Exercise description:
Give the material below as a Markdown table with the columns Row and Line, numbering each line and skipping any blank ones. Leave the pictures out.

[Data lines]
|---|

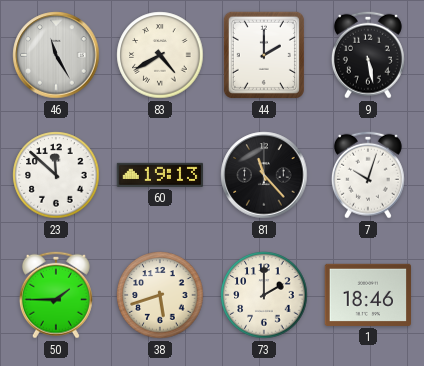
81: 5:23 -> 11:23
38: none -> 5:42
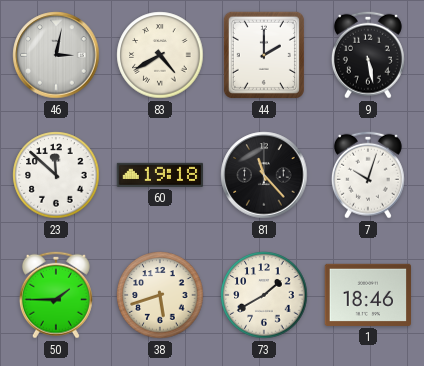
46: 11:25 -> 3:02
60: 19:13 -> 19:18
73: 2:00 -> 1:40
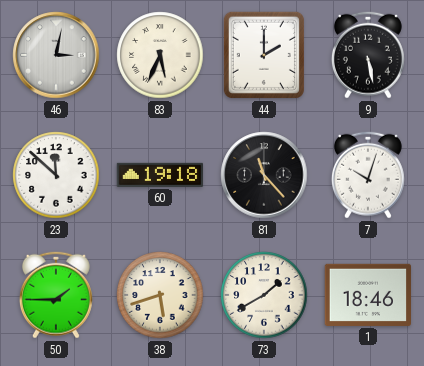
83: 4:40 -> 5:34
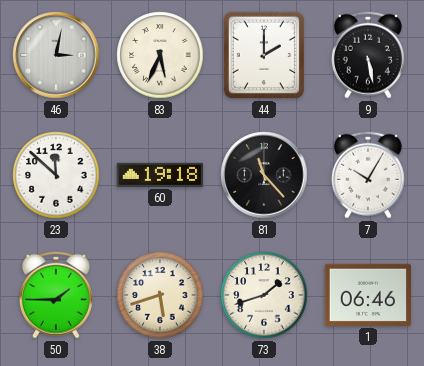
7: 10:03 -> 10:05
73: 1:40 -> 1:42
1: 18:46 -> 06:46
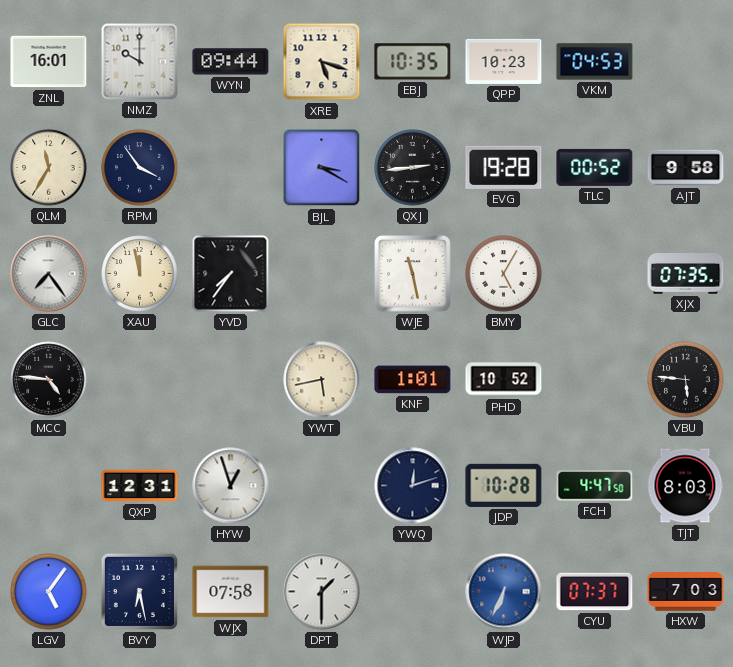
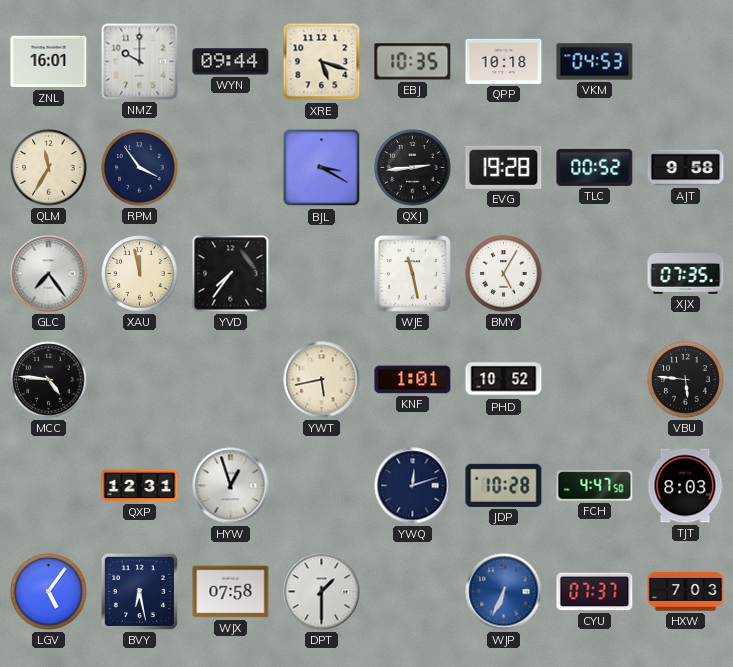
QPP: 10:23 -> 10:18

|---|

Exercise response:
| Row | Line |
|---|---|
| 1 | 81: 5:23 -> 11:23 |
| 2 | 38: none -> 5:42 |
| 3 | 46: 11:25 -> 3:02 |
| 4 | 60: 19:13 -> 19:18 |
| 5 | 73: 2:00 -> 1:40 |
| 6 | 83: 4:40 -> 5:34 |
| 7 | 7: 10:03 -> 10:05 |
| 8 | 73: 1:40 -> 1:42 |
| 9 | 1: 18:46 -> 06:46 |
| 10 | QPP: 10:23 -> 10:18 |